--- START ---
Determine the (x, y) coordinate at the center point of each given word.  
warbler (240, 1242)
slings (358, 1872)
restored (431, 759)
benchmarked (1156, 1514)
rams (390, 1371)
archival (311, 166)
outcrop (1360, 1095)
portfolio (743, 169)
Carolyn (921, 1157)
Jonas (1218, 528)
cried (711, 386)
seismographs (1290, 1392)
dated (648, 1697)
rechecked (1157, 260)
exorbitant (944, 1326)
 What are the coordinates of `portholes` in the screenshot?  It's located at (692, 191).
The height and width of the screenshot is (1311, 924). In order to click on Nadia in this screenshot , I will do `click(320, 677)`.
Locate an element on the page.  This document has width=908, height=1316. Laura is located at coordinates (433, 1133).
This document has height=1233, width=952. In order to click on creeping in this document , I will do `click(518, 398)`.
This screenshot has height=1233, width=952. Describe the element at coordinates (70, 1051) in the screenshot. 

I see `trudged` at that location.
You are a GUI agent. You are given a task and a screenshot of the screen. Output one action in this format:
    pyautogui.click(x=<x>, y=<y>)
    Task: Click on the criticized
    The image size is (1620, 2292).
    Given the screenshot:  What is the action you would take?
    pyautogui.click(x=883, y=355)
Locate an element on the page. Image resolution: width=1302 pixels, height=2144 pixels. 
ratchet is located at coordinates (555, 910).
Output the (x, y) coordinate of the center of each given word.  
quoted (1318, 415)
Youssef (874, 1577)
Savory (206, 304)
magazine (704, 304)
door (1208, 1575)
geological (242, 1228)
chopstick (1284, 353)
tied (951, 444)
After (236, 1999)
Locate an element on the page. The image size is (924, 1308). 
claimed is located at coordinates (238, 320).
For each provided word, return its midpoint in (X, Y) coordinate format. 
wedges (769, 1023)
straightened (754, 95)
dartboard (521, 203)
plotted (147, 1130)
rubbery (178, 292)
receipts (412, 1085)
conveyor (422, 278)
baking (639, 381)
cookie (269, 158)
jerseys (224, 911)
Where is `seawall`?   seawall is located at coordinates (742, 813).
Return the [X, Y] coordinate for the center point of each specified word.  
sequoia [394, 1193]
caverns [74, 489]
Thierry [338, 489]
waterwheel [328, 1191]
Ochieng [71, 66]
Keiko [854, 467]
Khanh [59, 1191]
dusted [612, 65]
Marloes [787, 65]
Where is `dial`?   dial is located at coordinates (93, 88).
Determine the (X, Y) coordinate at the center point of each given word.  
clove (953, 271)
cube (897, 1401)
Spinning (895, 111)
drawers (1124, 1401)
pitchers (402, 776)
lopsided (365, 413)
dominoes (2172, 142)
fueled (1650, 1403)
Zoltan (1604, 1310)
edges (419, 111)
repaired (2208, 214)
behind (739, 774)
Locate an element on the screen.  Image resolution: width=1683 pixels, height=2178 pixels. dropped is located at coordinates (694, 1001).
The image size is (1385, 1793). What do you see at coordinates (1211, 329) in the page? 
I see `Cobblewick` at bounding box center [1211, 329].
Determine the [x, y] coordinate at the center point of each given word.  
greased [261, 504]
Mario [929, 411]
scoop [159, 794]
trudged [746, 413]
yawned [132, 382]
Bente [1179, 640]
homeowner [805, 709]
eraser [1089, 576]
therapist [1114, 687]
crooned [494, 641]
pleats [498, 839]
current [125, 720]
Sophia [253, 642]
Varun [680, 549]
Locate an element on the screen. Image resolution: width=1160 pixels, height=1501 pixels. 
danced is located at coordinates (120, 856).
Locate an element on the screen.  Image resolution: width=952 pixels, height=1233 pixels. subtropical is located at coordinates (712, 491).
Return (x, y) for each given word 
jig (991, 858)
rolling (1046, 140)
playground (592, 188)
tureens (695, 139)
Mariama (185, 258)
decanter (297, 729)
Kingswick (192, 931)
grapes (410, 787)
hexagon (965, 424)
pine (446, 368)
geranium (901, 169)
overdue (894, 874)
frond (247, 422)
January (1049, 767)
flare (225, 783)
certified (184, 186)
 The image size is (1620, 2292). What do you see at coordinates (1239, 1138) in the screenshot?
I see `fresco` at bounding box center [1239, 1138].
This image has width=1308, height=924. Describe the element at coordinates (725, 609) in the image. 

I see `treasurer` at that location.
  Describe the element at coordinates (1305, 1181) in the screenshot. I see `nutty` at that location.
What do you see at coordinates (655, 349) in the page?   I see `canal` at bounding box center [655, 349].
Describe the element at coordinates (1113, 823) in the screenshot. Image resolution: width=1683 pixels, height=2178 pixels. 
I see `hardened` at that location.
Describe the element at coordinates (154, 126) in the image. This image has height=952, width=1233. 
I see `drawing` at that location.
--- END ---
WORK TO COMPLETE –
Print every row above verbatim.

TASK RESULT –
Determine the (x, y) coordinate at the center point of each given word.  
warbler (240, 1242)
slings (358, 1872)
restored (431, 759)
benchmarked (1156, 1514)
rams (390, 1371)
archival (311, 166)
outcrop (1360, 1095)
portfolio (743, 169)
Carolyn (921, 1157)
Jonas (1218, 528)
cried (711, 386)
seismographs (1290, 1392)
dated (648, 1697)
rechecked (1157, 260)
exorbitant (944, 1326)
 What are the coordinates of `portholes` in the screenshot?  It's located at (692, 191).
The height and width of the screenshot is (1311, 924). In order to click on Nadia in this screenshot , I will do `click(320, 677)`.
Locate an element on the page.  This document has width=908, height=1316. Laura is located at coordinates (433, 1133).
This document has height=1233, width=952. In order to click on creeping in this document , I will do `click(518, 398)`.
This screenshot has height=1233, width=952. Describe the element at coordinates (70, 1051) in the screenshot. 

I see `trudged` at that location.
You are a GUI agent. You are given a task and a screenshot of the screen. Output one action in this format:
    pyautogui.click(x=<x>, y=<y>)
    Task: Click on the criticized
    The image size is (1620, 2292).
    Given the screenshot:  What is the action you would take?
    pyautogui.click(x=883, y=355)
Locate an element on the page. Image resolution: width=1302 pixels, height=2144 pixels. 
ratchet is located at coordinates (555, 910).
Output the (x, y) coordinate of the center of each given word.  
quoted (1318, 415)
Youssef (874, 1577)
Savory (206, 304)
magazine (704, 304)
door (1208, 1575)
geological (242, 1228)
chopstick (1284, 353)
tied (951, 444)
After (236, 1999)
Locate an element on the page. The image size is (924, 1308). 
claimed is located at coordinates (238, 320).
For each provided word, return its midpoint in (X, Y) coordinate format. 
wedges (769, 1023)
straightened (754, 95)
dartboard (521, 203)
plotted (147, 1130)
rubbery (178, 292)
receipts (412, 1085)
conveyor (422, 278)
baking (639, 381)
cookie (269, 158)
jerseys (224, 911)
Where is `seawall`?   seawall is located at coordinates (742, 813).
Return the [X, Y] coordinate for the center point of each specified word.  
sequoia [394, 1193]
caverns [74, 489]
Thierry [338, 489]
waterwheel [328, 1191]
Ochieng [71, 66]
Keiko [854, 467]
Khanh [59, 1191]
dusted [612, 65]
Marloes [787, 65]
Where is `dial`?   dial is located at coordinates (93, 88).
Determine the (X, Y) coordinate at the center point of each given word.  
clove (953, 271)
cube (897, 1401)
Spinning (895, 111)
drawers (1124, 1401)
pitchers (402, 776)
lopsided (365, 413)
dominoes (2172, 142)
fueled (1650, 1403)
Zoltan (1604, 1310)
edges (419, 111)
repaired (2208, 214)
behind (739, 774)
Locate an element on the screen.  Image resolution: width=1683 pixels, height=2178 pixels. dropped is located at coordinates (694, 1001).
The image size is (1385, 1793). What do you see at coordinates (1211, 329) in the page? 
I see `Cobblewick` at bounding box center [1211, 329].
Determine the [x, y] coordinate at the center point of each given word.  
greased [261, 504]
Mario [929, 411]
scoop [159, 794]
trudged [746, 413]
yawned [132, 382]
Bente [1179, 640]
homeowner [805, 709]
eraser [1089, 576]
therapist [1114, 687]
crooned [494, 641]
pleats [498, 839]
current [125, 720]
Sophia [253, 642]
Varun [680, 549]
Locate an element on the screen. Image resolution: width=1160 pixels, height=1501 pixels. 
danced is located at coordinates (120, 856).
Locate an element on the screen.  Image resolution: width=952 pixels, height=1233 pixels. subtropical is located at coordinates (712, 491).
Return (x, y) for each given word 
jig (991, 858)
rolling (1046, 140)
playground (592, 188)
tureens (695, 139)
Mariama (185, 258)
decanter (297, 729)
Kingswick (192, 931)
grapes (410, 787)
hexagon (965, 424)
pine (446, 368)
geranium (901, 169)
overdue (894, 874)
frond (247, 422)
January (1049, 767)
flare (225, 783)
certified (184, 186)
 The image size is (1620, 2292). What do you see at coordinates (1239, 1138) in the screenshot?
I see `fresco` at bounding box center [1239, 1138].
This image has width=1308, height=924. Describe the element at coordinates (725, 609) in the image. 

I see `treasurer` at that location.
  Describe the element at coordinates (1305, 1181) in the screenshot. I see `nutty` at that location.
What do you see at coordinates (655, 349) in the page?   I see `canal` at bounding box center [655, 349].
Describe the element at coordinates (1113, 823) in the screenshot. Image resolution: width=1683 pixels, height=2178 pixels. 
I see `hardened` at that location.
Describe the element at coordinates (154, 126) in the image. This image has height=952, width=1233. 
I see `drawing` at that location.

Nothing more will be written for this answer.